PROMPT
From the data below, retype exactly the lines starting with the one that contains "camera: 40 degrees right, 5 degrees up" and ending with the one that contains "(505, 263) = (272, 382): green", both included.
---------- INFORMATION GIVEN ----------
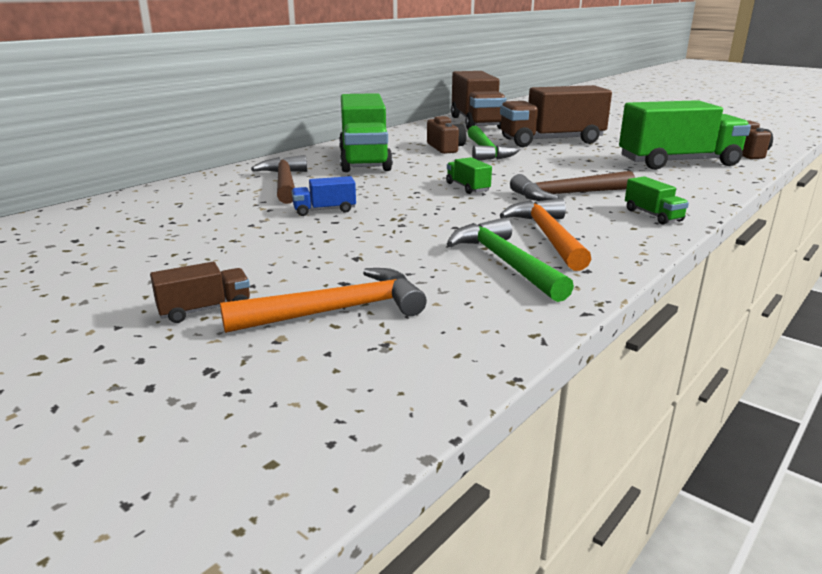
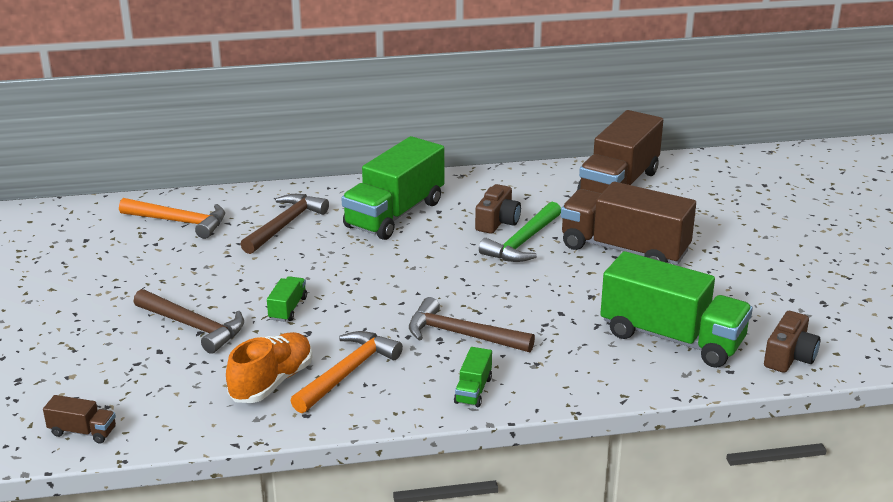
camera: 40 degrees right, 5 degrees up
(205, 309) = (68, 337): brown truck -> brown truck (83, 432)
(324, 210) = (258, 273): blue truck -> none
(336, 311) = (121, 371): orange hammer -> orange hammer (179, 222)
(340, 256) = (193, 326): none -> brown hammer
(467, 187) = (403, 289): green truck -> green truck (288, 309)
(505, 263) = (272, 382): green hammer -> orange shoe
----------
---------- INFORMATION GIVEN ----------
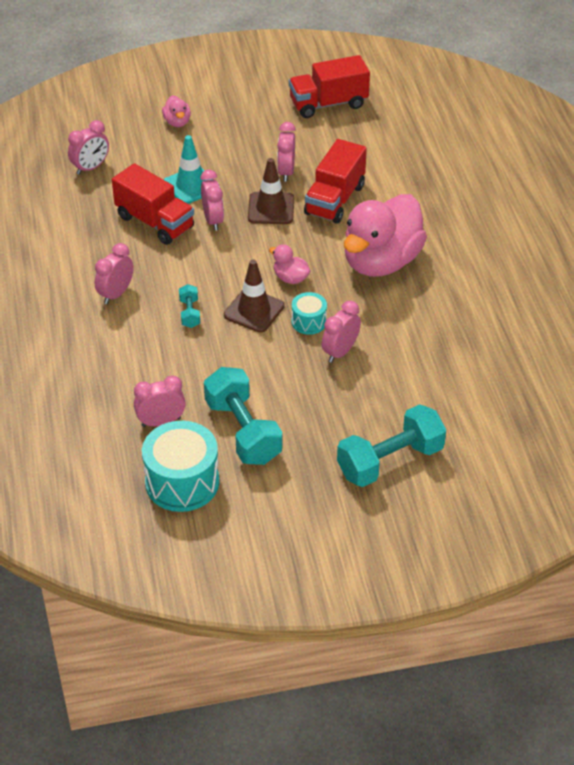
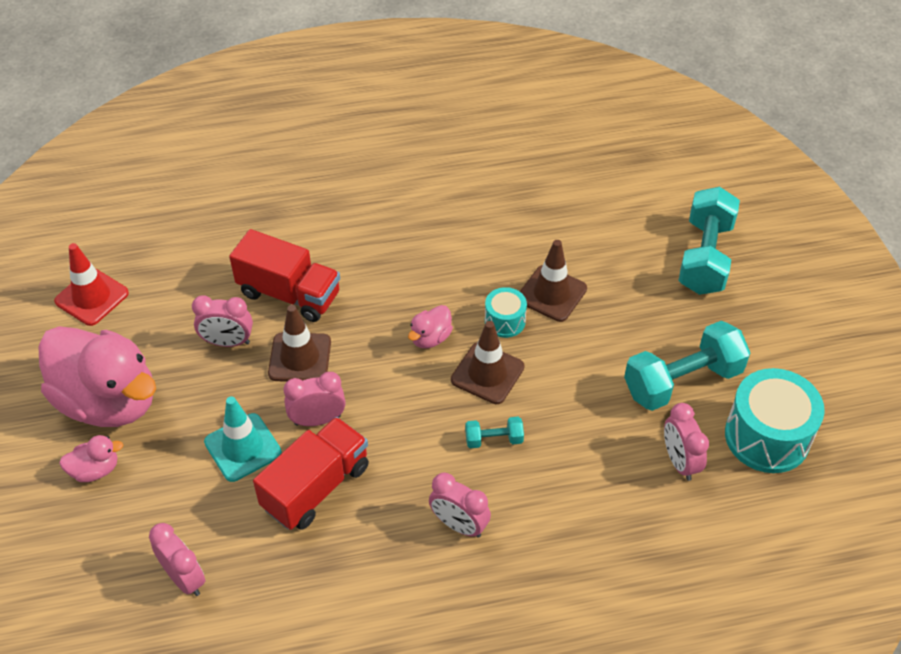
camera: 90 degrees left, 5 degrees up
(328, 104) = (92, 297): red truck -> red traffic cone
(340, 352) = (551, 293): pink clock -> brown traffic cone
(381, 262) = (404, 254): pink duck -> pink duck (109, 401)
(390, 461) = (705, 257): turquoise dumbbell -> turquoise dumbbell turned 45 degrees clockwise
----------
---------- INFORMATION GIVEN ----------
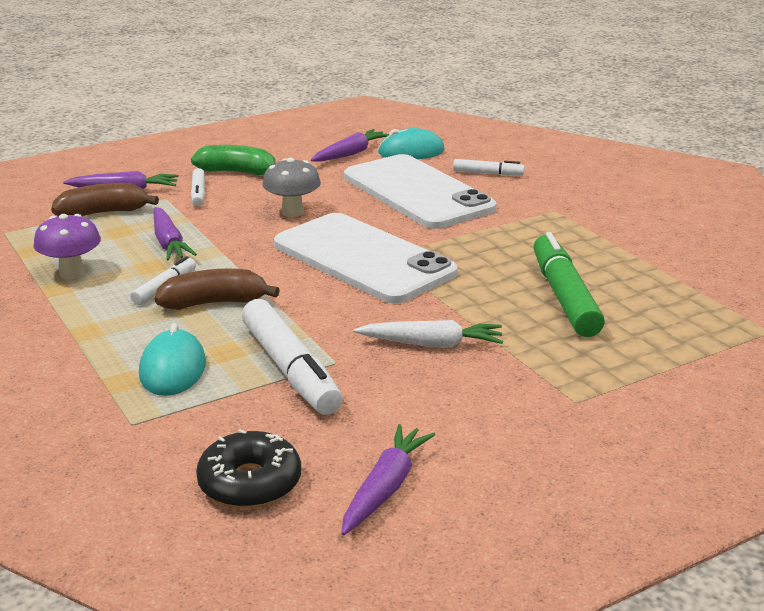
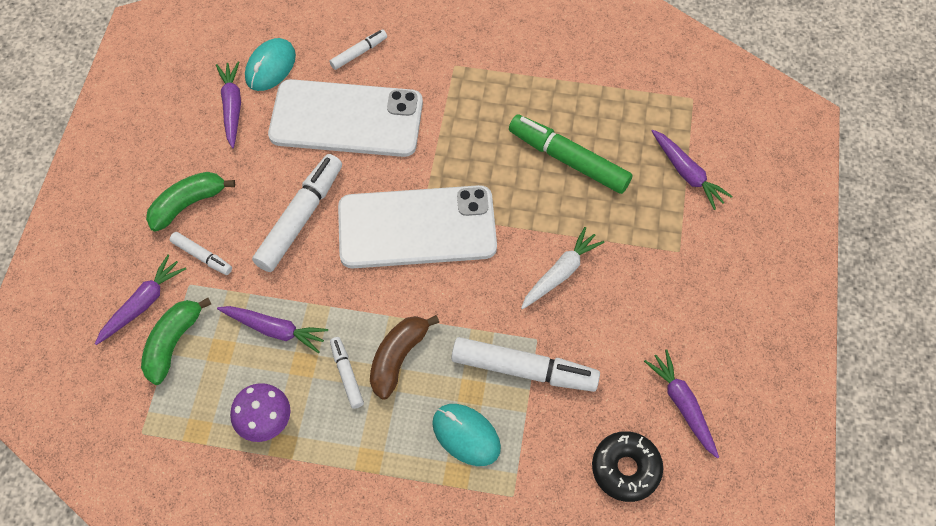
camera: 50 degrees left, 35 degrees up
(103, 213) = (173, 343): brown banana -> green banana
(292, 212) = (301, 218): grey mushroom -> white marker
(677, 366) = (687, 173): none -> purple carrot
----------
EXERCISE OUTPUT
camera: 40 degrees right, 5 degrees up
(205, 309) = (68, 337): brown truck -> brown truck (83, 432)
(324, 210) = (258, 273): blue truck -> none
(336, 311) = (121, 371): orange hammer -> orange hammer (179, 222)
(340, 256) = (193, 326): none -> brown hammer
(467, 187) = (403, 289): green truck -> green truck (288, 309)
(505, 263) = (272, 382): green hammer -> orange shoe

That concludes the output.